What to do → After locating the line that holds "grey star: 1 -> 3", output it and all following lines word for word, stopping only at the end of the data.

=-=-=-=-=

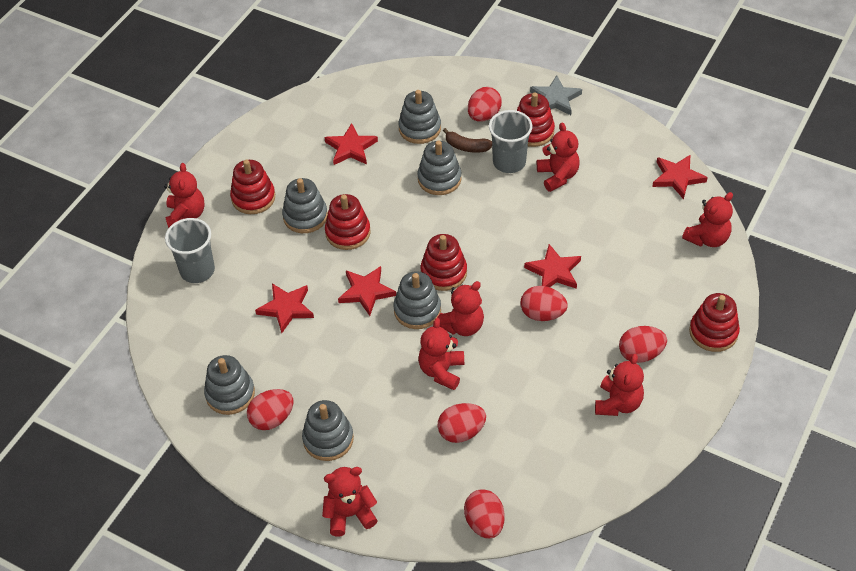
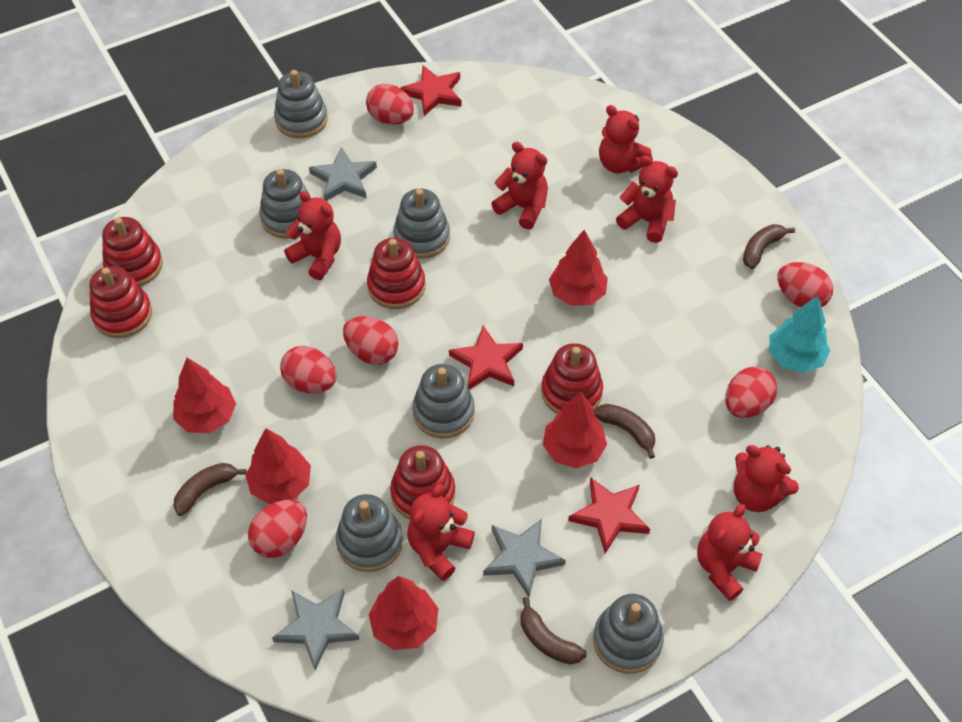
brown banana: 1 -> 4
grey cup: 2 -> 0
grey star: 1 -> 3
red star: 5 -> 3
red tree: 0 -> 5
turquoise tree: 0 -> 1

=-=-=-=-=

Written reply →
grey star: 1 -> 3
red star: 5 -> 3
red tree: 0 -> 5
turquoise tree: 0 -> 1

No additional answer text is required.